■ Exercise requirements ■
Leaving out all pictures, repeat exactly the lines from the one that holds "none -> brown brick K4:K7 level 1" to the last line of the entries below.
Given information: Begin
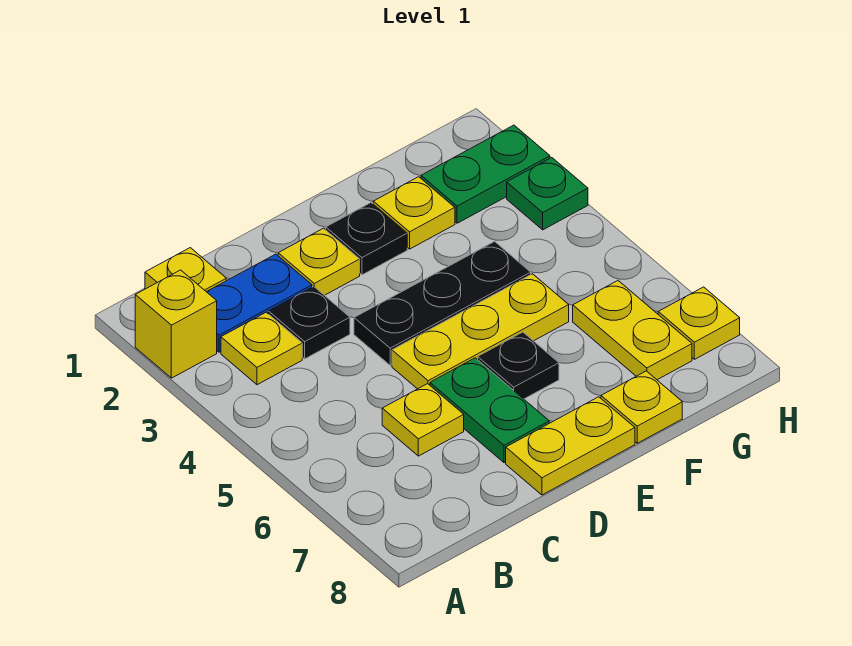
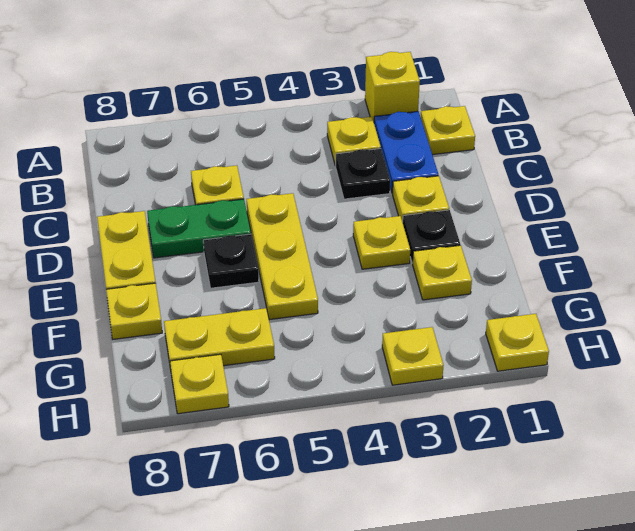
black plate D4:F4 level 1 -> none
none -> yellow plate E3 level 1
green plate G2:H2 level 1 -> none
none -> yellow plate H1 level 1
green plate H3 level 1 -> yellow plate H3 level 1

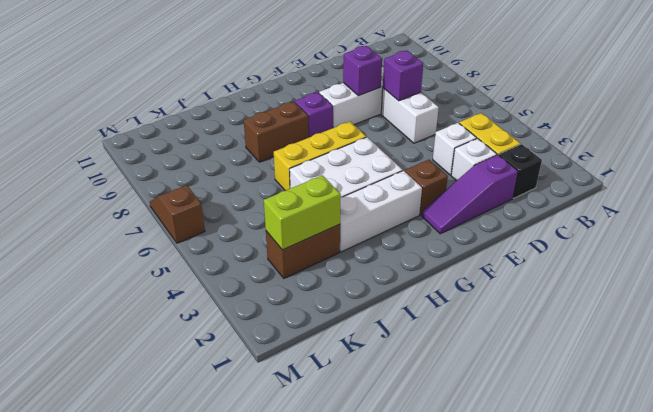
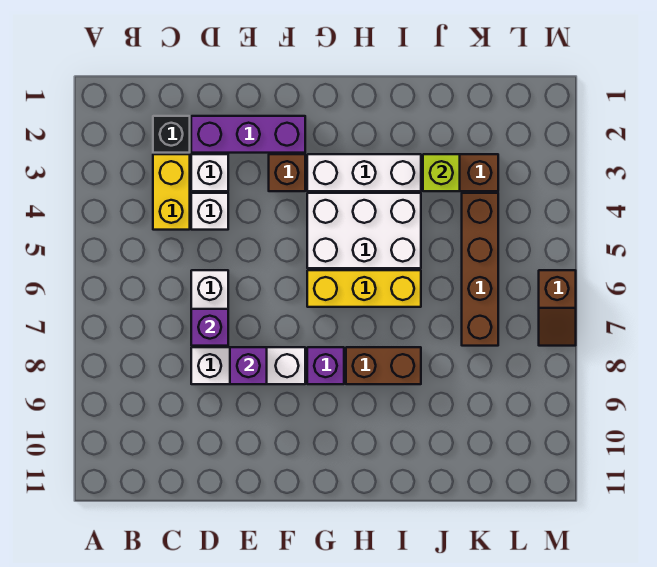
purple slope D2:F2 level 1 top D -> purple brick D2:F2 level 1
lime brick J3:K3 level 2 -> lime brick J3 level 2
none -> brown brick K4:K7 level 1

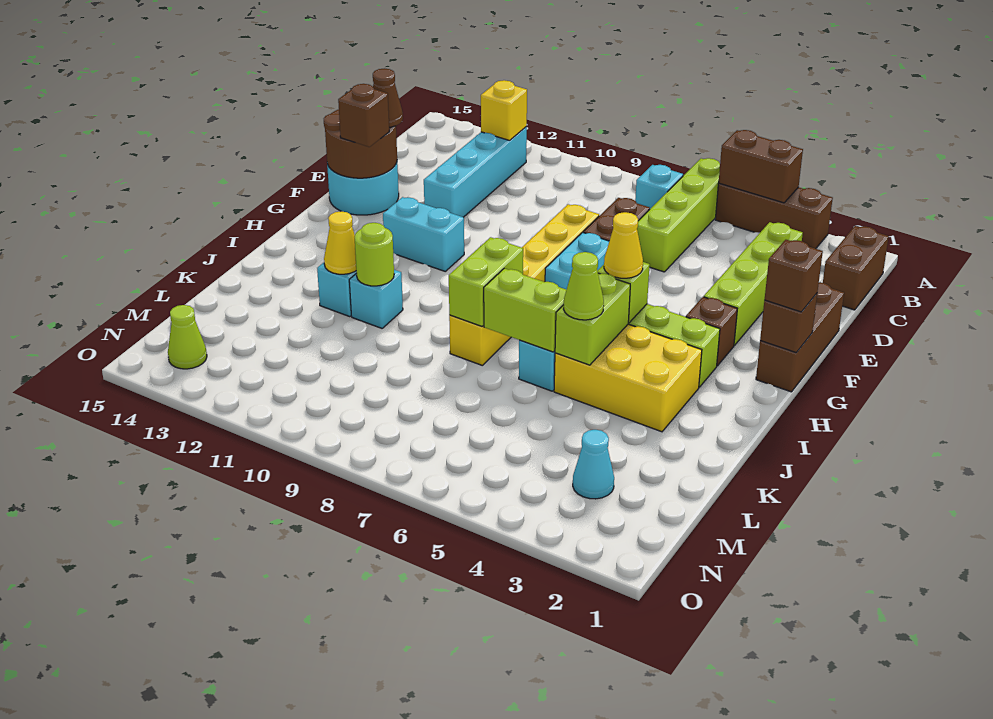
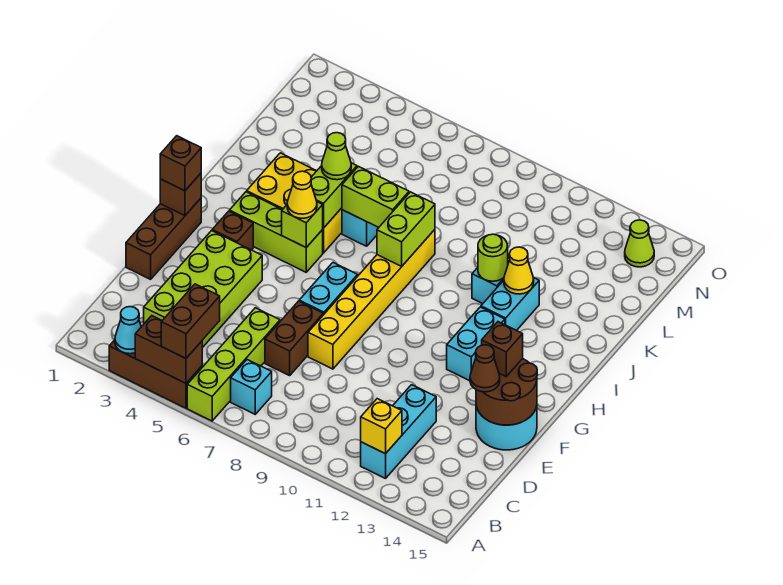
brown brick B1:C1 level 1 -> brown brick A5:B5 level 3
cyan brick B12:E12 level 1 -> cyan brick B12:D12 level 1
lime brick C3:F3 level 1 -> lime brick C3:F4 level 1
cyan brick G11:G12 level 1 -> cyan brick G12:H12 level 1
cyan cone M3 level 1 -> cyan cone A3 level 2

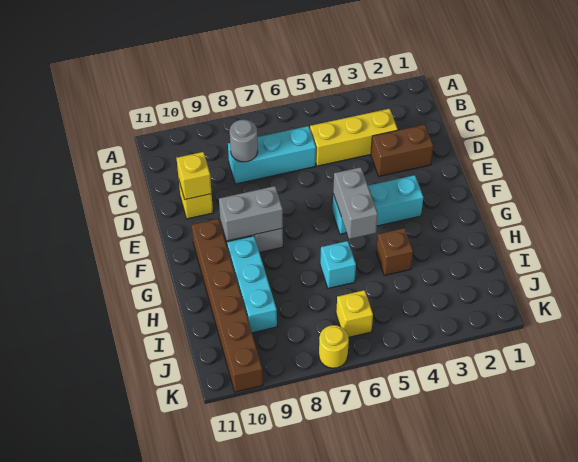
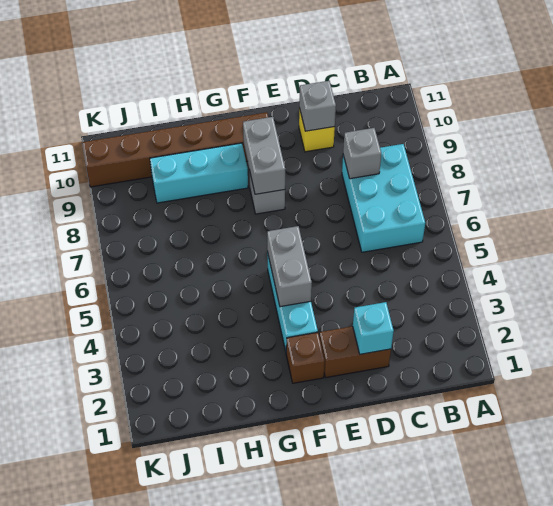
yellow brick C3:C5 level 1 -> none
cyan brick C6:C8 level 1 -> cyan brick B6:C8 level 1
grey round brick C8 level 2 -> grey brick C8 level 2
brown brick D2:D3 level 1 -> brown brick D2:E2 level 1
yellow brick D10 level 2 -> grey brick D10 level 2
grey brick F5:G5 level 2 -> grey brick F4:F5 level 2
brown brick H4 level 1 -> brown brick F2 level 1
cyan brick H6 level 1 -> cyan brick D2 level 2
yellow brick J6 level 1 -> none
yellow round brick K7 level 1 -> none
Given information: End
■ Task answer ■
none -> brown brick K4:K7 level 1

brown brick B1:C1 level 1 -> brown brick A5:B5 level 3
cyan brick B12:E12 level 1 -> cyan brick B12:D12 level 1
lime brick C3:F3 level 1 -> lime brick C3:F4 level 1
cyan brick G11:G12 level 1 -> cyan brick G12:H12 level 1
cyan cone M3 level 1 -> cyan cone A3 level 2

yellow brick C3:C5 level 1 -> none
cyan brick C6:C8 level 1 -> cyan brick B6:C8 level 1
grey round brick C8 level 2 -> grey brick C8 level 2
brown brick D2:D3 level 1 -> brown brick D2:E2 level 1
yellow brick D10 level 2 -> grey brick D10 level 2
grey brick F5:G5 level 2 -> grey brick F4:F5 level 2
brown brick H4 level 1 -> brown brick F2 level 1
cyan brick H6 level 1 -> cyan brick D2 level 2
yellow brick J6 level 1 -> none
yellow round brick K7 level 1 -> none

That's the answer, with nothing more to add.